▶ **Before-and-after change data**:
═══

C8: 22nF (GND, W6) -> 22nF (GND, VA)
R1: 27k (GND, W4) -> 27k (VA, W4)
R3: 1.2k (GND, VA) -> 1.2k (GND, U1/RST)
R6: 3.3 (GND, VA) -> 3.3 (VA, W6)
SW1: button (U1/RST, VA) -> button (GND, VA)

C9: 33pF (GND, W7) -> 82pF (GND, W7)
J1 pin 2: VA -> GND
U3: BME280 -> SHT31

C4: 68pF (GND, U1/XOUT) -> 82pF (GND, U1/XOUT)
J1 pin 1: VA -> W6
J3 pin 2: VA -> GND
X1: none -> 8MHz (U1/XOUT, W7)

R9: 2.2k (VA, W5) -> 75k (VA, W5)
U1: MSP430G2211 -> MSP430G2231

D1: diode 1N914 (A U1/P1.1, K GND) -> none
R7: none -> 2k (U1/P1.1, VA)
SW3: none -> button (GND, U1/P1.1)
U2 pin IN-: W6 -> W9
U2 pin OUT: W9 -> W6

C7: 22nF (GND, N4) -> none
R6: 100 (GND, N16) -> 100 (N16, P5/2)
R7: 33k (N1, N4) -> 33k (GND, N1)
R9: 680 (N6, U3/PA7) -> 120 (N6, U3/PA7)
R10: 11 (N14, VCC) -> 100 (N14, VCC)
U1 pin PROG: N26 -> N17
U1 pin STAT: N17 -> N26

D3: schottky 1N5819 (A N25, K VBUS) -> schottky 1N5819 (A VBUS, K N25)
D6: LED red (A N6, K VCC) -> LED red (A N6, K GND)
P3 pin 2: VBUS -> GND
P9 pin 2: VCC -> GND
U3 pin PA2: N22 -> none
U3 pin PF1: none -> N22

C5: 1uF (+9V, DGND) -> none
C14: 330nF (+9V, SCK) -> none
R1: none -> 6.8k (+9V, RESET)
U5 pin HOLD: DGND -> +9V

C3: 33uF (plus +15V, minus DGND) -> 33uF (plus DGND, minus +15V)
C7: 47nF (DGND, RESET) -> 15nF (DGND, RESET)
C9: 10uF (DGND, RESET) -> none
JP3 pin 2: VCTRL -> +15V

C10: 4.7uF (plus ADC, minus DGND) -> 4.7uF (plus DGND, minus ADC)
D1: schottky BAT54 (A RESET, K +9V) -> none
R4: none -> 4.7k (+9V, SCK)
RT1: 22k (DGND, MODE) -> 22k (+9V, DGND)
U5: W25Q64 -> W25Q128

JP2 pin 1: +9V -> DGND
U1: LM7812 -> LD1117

═══

▶ **Problem to work on**:
For this exercise, copy the lines from the one that contains "C14: 330nF (+9V, SCK) -> none" through the last line of the records, exactly and only those.

▶ **Output of the exercise**:
C14: 330nF (+9V, SCK) -> none
R1: none -> 6.8k (+9V, RESET)
U5 pin HOLD: DGND -> +9V

C3: 33uF (plus +15V, minus DGND) -> 33uF (plus DGND, minus +15V)
C7: 47nF (DGND, RESET) -> 15nF (DGND, RESET)
C9: 10uF (DGND, RESET) -> none
JP3 pin 2: VCTRL -> +15V

C10: 4.7uF (plus ADC, minus DGND) -> 4.7uF (plus DGND, minus ADC)
D1: schottky BAT54 (A RESET, K +9V) -> none
R4: none -> 4.7k (+9V, SCK)
RT1: 22k (DGND, MODE) -> 22k (+9V, DGND)
U5: W25Q64 -> W25Q128

JP2 pin 1: +9V -> DGND
U1: LM7812 -> LD1117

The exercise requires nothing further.